Exercise description
Gather each line in the entries that includes the string "orange".

Data items
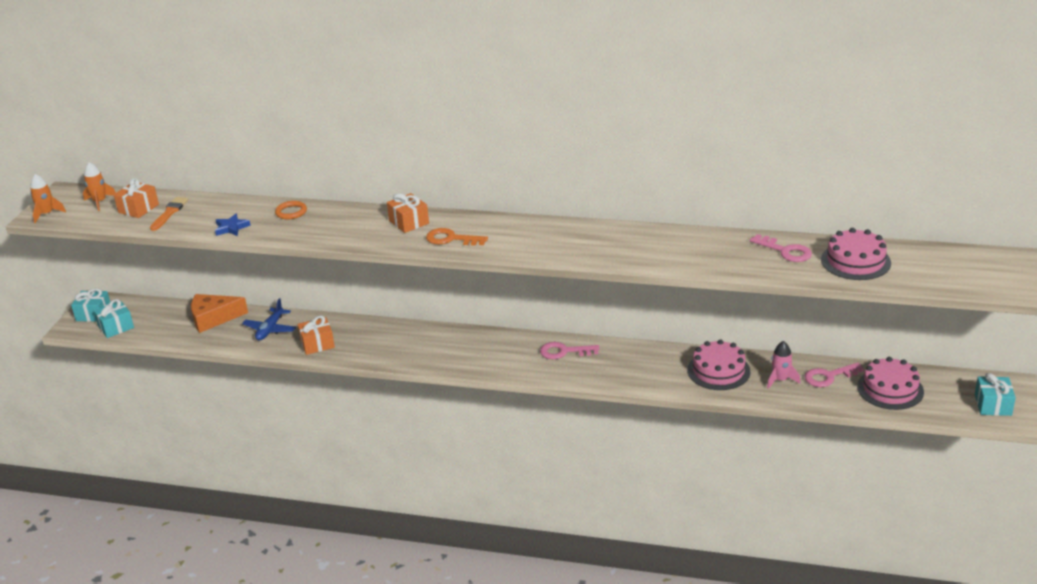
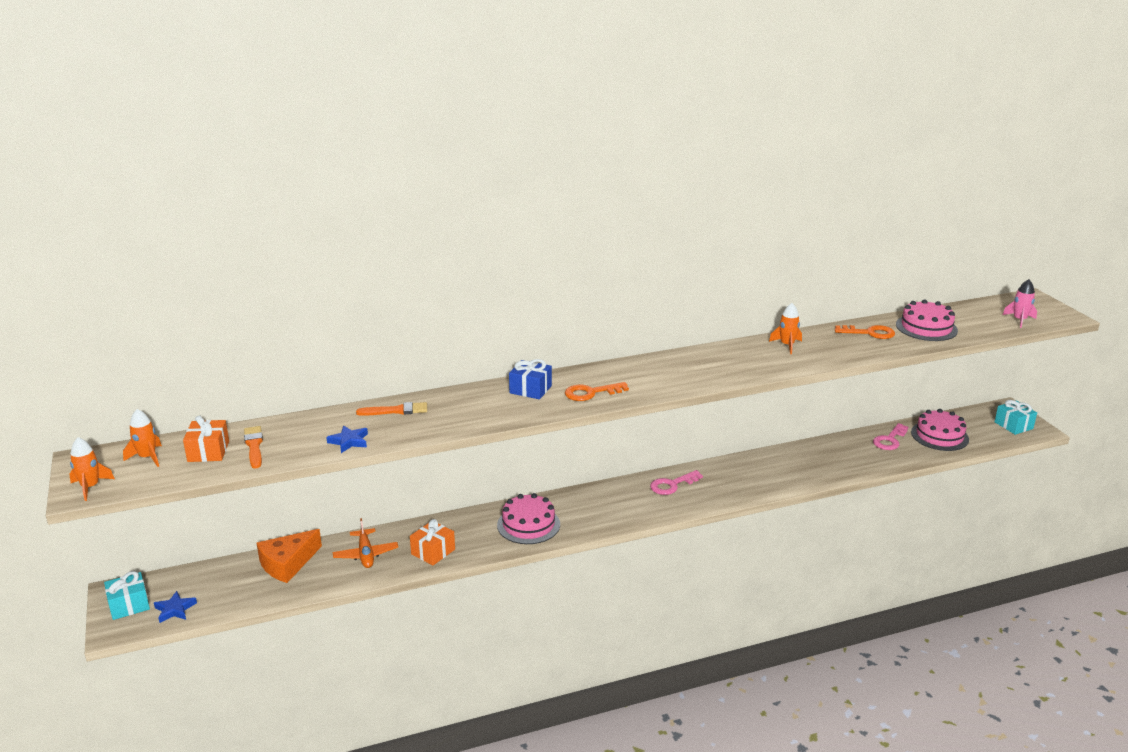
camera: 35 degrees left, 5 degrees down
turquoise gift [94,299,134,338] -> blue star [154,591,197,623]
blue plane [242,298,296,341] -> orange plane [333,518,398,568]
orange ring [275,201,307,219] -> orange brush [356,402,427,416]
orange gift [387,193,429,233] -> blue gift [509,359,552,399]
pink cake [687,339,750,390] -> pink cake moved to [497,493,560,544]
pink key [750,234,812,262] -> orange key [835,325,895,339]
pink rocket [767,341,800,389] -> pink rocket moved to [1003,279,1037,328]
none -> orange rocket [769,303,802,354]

Result of the task
blue plane [242,298,296,341] -> orange plane [333,518,398,568]
orange ring [275,201,307,219] -> orange brush [356,402,427,416]
orange gift [387,193,429,233] -> blue gift [509,359,552,399]
pink key [750,234,812,262] -> orange key [835,325,895,339]
none -> orange rocket [769,303,802,354]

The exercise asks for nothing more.